──────── Task inputs
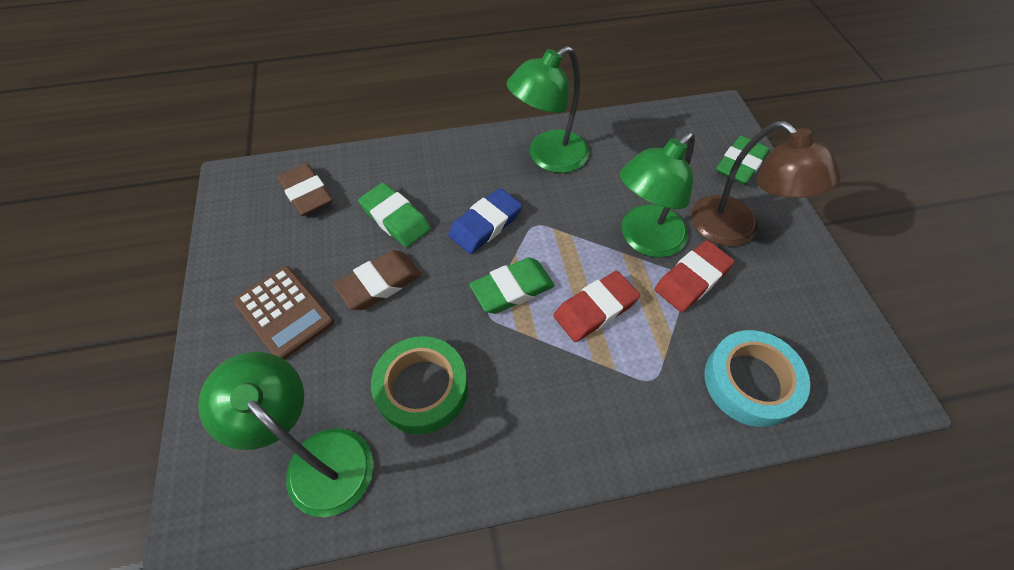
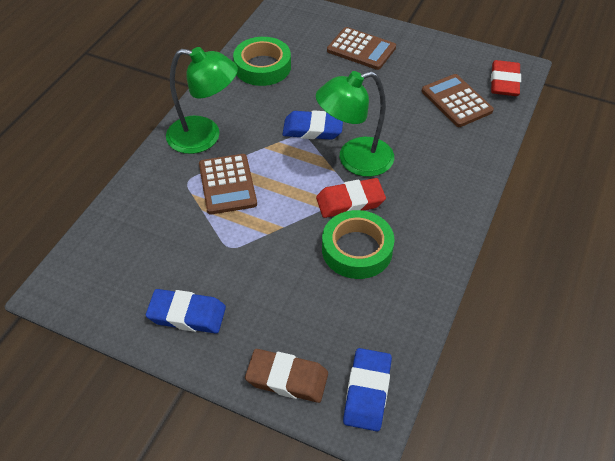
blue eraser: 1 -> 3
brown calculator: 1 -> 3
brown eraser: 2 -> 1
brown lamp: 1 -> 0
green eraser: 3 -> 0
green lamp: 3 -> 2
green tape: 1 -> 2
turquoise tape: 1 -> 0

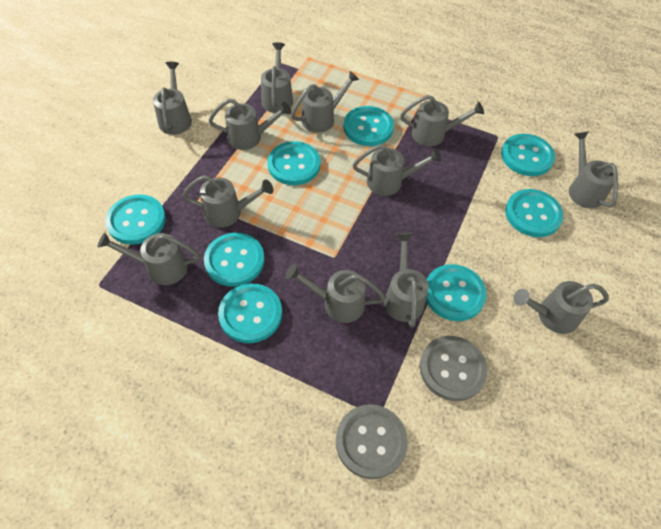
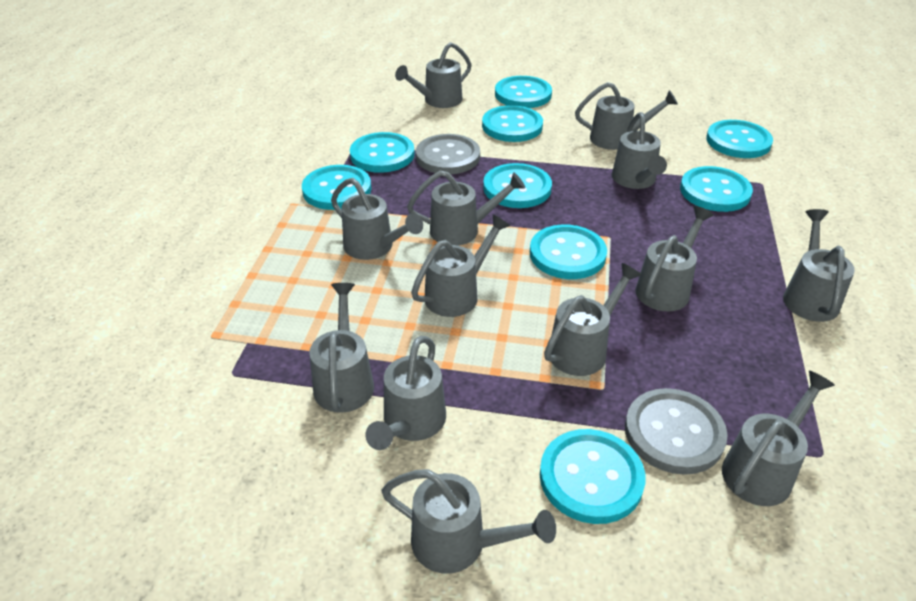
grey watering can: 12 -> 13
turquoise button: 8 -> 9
────────────────
──────── Task inputs
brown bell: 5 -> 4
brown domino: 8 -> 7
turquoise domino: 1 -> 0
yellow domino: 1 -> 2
────────────────
──────── Task inputs
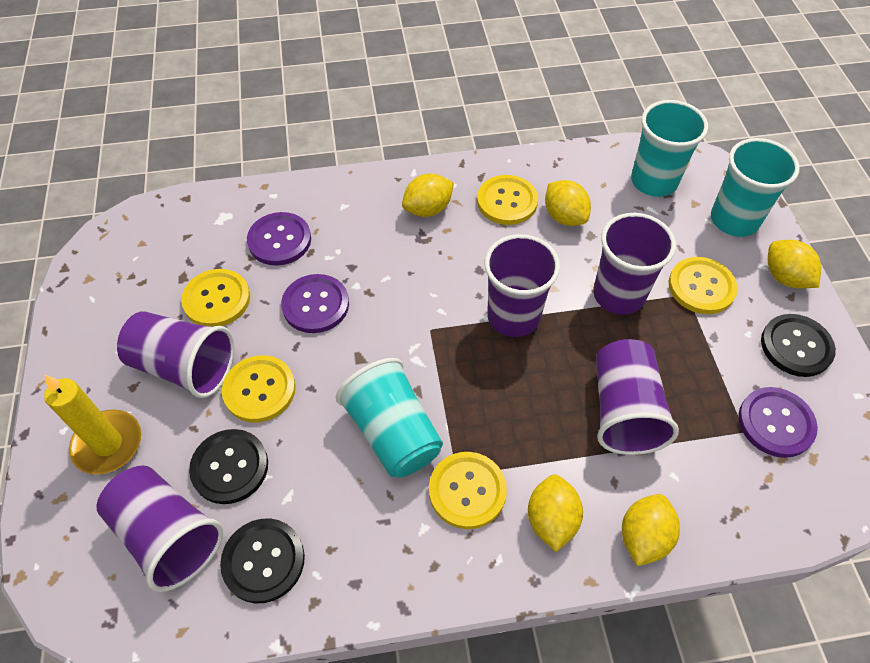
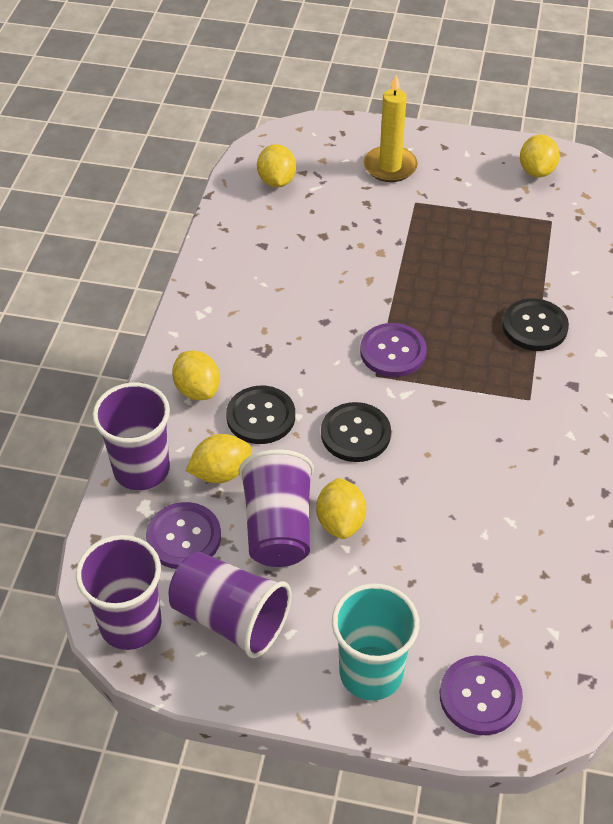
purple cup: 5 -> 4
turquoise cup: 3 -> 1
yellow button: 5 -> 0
────────────────
**Aim of the exercise:** What lines above contain the string "turquoise"? Copy all of them.

**Task output:**
turquoise tape: 1 -> 0
turquoise button: 8 -> 9
turquoise domino: 1 -> 0
turquoise cup: 3 -> 1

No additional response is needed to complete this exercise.